GIVEN DATA: Begin

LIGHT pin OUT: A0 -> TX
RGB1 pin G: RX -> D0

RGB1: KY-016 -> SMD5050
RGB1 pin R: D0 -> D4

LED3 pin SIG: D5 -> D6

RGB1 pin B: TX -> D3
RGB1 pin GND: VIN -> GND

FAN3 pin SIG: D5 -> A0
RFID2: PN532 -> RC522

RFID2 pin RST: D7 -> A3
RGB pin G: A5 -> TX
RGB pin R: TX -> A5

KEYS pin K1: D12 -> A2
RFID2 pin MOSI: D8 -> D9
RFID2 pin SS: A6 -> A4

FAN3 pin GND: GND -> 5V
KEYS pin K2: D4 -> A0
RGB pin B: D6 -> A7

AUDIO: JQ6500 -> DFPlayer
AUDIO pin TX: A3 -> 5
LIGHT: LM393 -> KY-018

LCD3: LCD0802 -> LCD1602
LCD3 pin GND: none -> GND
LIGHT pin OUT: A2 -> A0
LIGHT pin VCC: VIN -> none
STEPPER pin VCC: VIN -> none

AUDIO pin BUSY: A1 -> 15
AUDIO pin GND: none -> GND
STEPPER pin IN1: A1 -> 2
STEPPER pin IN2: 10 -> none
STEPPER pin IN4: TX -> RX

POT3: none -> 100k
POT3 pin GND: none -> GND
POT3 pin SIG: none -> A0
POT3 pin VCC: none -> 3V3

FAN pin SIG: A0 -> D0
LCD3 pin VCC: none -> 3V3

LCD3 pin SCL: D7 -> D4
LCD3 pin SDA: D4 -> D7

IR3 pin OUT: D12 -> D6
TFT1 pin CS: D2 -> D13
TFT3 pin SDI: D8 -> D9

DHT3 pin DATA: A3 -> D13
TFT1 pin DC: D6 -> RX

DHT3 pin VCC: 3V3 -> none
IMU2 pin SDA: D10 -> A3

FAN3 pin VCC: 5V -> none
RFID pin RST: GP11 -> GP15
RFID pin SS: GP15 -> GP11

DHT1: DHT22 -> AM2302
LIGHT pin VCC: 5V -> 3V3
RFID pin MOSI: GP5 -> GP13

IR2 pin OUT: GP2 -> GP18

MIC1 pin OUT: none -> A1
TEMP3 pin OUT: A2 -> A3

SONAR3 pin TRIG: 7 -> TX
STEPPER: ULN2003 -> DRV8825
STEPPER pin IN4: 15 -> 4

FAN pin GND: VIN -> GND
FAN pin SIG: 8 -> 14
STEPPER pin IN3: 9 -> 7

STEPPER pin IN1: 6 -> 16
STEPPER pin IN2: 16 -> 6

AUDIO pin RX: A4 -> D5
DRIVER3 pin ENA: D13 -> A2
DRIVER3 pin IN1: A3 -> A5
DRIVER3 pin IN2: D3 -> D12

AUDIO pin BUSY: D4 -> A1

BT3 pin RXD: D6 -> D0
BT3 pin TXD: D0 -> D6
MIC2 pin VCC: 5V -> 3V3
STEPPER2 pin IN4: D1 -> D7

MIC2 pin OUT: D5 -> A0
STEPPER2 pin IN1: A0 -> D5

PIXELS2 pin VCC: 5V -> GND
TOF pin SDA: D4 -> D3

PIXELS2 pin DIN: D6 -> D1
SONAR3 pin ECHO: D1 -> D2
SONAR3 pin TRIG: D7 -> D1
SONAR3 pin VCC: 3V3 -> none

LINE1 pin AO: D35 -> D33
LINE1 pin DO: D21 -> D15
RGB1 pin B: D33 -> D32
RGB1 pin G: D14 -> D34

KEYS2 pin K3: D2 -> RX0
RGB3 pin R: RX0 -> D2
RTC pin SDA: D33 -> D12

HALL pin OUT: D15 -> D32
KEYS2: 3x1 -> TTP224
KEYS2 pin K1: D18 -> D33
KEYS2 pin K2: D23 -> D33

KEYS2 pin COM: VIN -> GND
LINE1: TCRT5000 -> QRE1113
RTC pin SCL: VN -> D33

GIVEN DATA: End

ABOUT THIS TASK: Exactly as they appear above, print all the entries.

EXERCISE SOLUTION:
LIGHT pin OUT: A0 -> TX
RGB1 pin G: RX -> D0

RGB1: KY-016 -> SMD5050
RGB1 pin R: D0 -> D4

LED3 pin SIG: D5 -> D6

RGB1 pin B: TX -> D3
RGB1 pin GND: VIN -> GND

FAN3 pin SIG: D5 -> A0
RFID2: PN532 -> RC522

RFID2 pin RST: D7 -> A3
RGB pin G: A5 -> TX
RGB pin R: TX -> A5

KEYS pin K1: D12 -> A2
RFID2 pin MOSI: D8 -> D9
RFID2 pin SS: A6 -> A4

FAN3 pin GND: GND -> 5V
KEYS pin K2: D4 -> A0
RGB pin B: D6 -> A7

AUDIO: JQ6500 -> DFPlayer
AUDIO pin TX: A3 -> 5
LIGHT: LM393 -> KY-018

LCD3: LCD0802 -> LCD1602
LCD3 pin GND: none -> GND
LIGHT pin OUT: A2 -> A0
LIGHT pin VCC: VIN -> none
STEPPER pin VCC: VIN -> none

AUDIO pin BUSY: A1 -> 15
AUDIO pin GND: none -> GND
STEPPER pin IN1: A1 -> 2
STEPPER pin IN2: 10 -> none
STEPPER pin IN4: TX -> RX

POT3: none -> 100k
POT3 pin GND: none -> GND
POT3 pin SIG: none -> A0
POT3 pin VCC: none -> 3V3

FAN pin SIG: A0 -> D0
LCD3 pin VCC: none -> 3V3

LCD3 pin SCL: D7 -> D4
LCD3 pin SDA: D4 -> D7

IR3 pin OUT: D12 -> D6
TFT1 pin CS: D2 -> D13
TFT3 pin SDI: D8 -> D9

DHT3 pin DATA: A3 -> D13
TFT1 pin DC: D6 -> RX

DHT3 pin VCC: 3V3 -> none
IMU2 pin SDA: D10 -> A3

FAN3 pin VCC: 5V -> none
RFID pin RST: GP11 -> GP15
RFID pin SS: GP15 -> GP11

DHT1: DHT22 -> AM2302
LIGHT pin VCC: 5V -> 3V3
RFID pin MOSI: GP5 -> GP13

IR2 pin OUT: GP2 -> GP18

MIC1 pin OUT: none -> A1
TEMP3 pin OUT: A2 -> A3

SONAR3 pin TRIG: 7 -> TX
STEPPER: ULN2003 -> DRV8825
STEPPER pin IN4: 15 -> 4

FAN pin GND: VIN -> GND
FAN pin SIG: 8 -> 14
STEPPER pin IN3: 9 -> 7

STEPPER pin IN1: 6 -> 16
STEPPER pin IN2: 16 -> 6

AUDIO pin RX: A4 -> D5
DRIVER3 pin ENA: D13 -> A2
DRIVER3 pin IN1: A3 -> A5
DRIVER3 pin IN2: D3 -> D12

AUDIO pin BUSY: D4 -> A1

BT3 pin RXD: D6 -> D0
BT3 pin TXD: D0 -> D6
MIC2 pin VCC: 5V -> 3V3
STEPPER2 pin IN4: D1 -> D7

MIC2 pin OUT: D5 -> A0
STEPPER2 pin IN1: A0 -> D5

PIXELS2 pin VCC: 5V -> GND
TOF pin SDA: D4 -> D3

PIXELS2 pin DIN: D6 -> D1
SONAR3 pin ECHO: D1 -> D2
SONAR3 pin TRIG: D7 -> D1
SONAR3 pin VCC: 3V3 -> none

LINE1 pin AO: D35 -> D33
LINE1 pin DO: D21 -> D15
RGB1 pin B: D33 -> D32
RGB1 pin G: D14 -> D34

KEYS2 pin K3: D2 -> RX0
RGB3 pin R: RX0 -> D2
RTC pin SDA: D33 -> D12

HALL pin OUT: D15 -> D32
KEYS2: 3x1 -> TTP224
KEYS2 pin K1: D18 -> D33
KEYS2 pin K2: D23 -> D33

KEYS2 pin COM: VIN -> GND
LINE1: TCRT5000 -> QRE1113
RTC pin SCL: VN -> D33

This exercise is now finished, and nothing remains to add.